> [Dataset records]
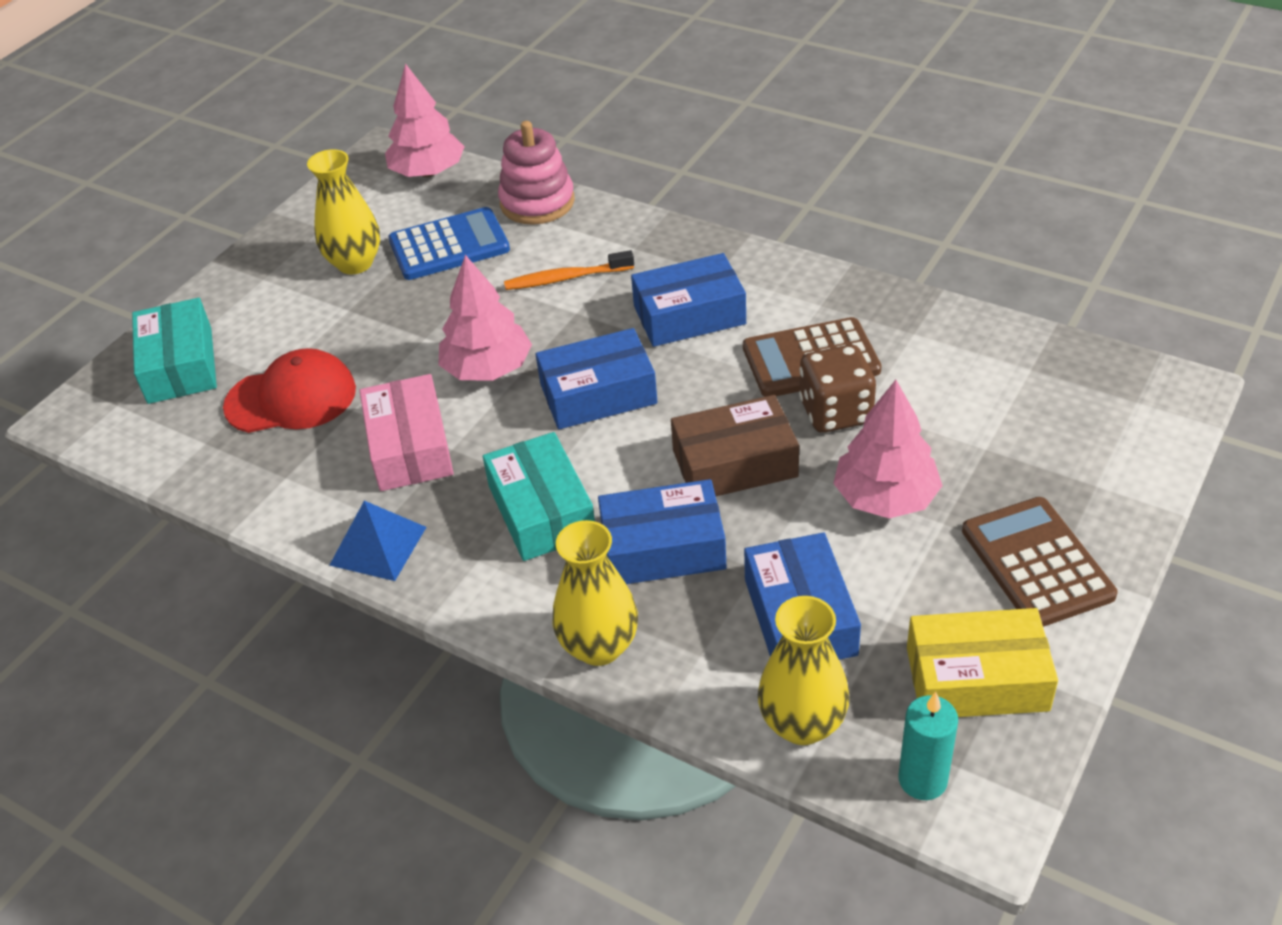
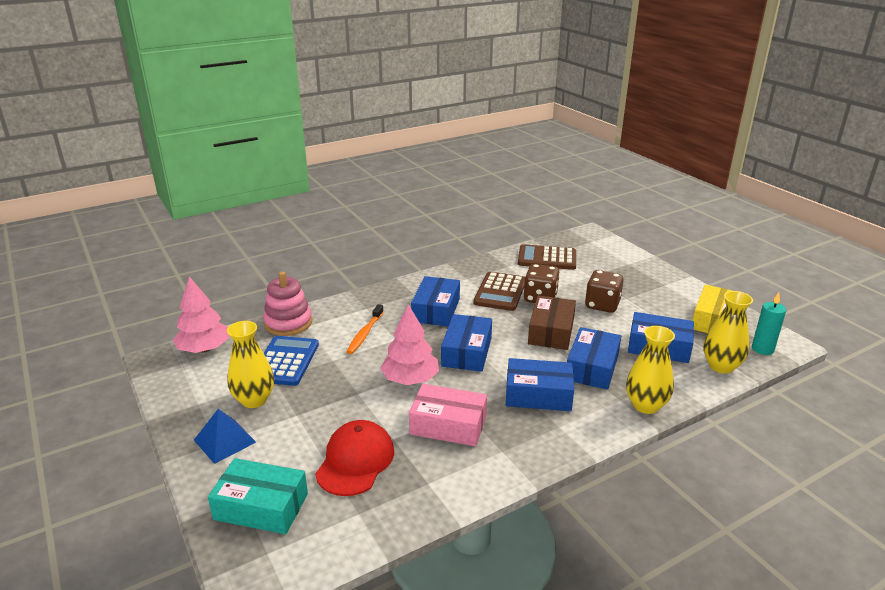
camera: 65 degrees left, 15 degrees down
(378, 546) = (521, 459): blue pyramid -> blue pyramid (225, 441)
(541, 511) = (538, 395): turquoise box -> blue box
(885, 498) = (602, 305): pink tree -> brown dice
(1036, 563) = (661, 288): brown calculator -> brown calculator (547, 258)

> [What you should do] Scan the data above for the string "blue". Copy every line in which it appears.

> [Exercise solution]
(378, 546) = (521, 459): blue pyramid -> blue pyramid (225, 441)
(541, 511) = (538, 395): turquoise box -> blue box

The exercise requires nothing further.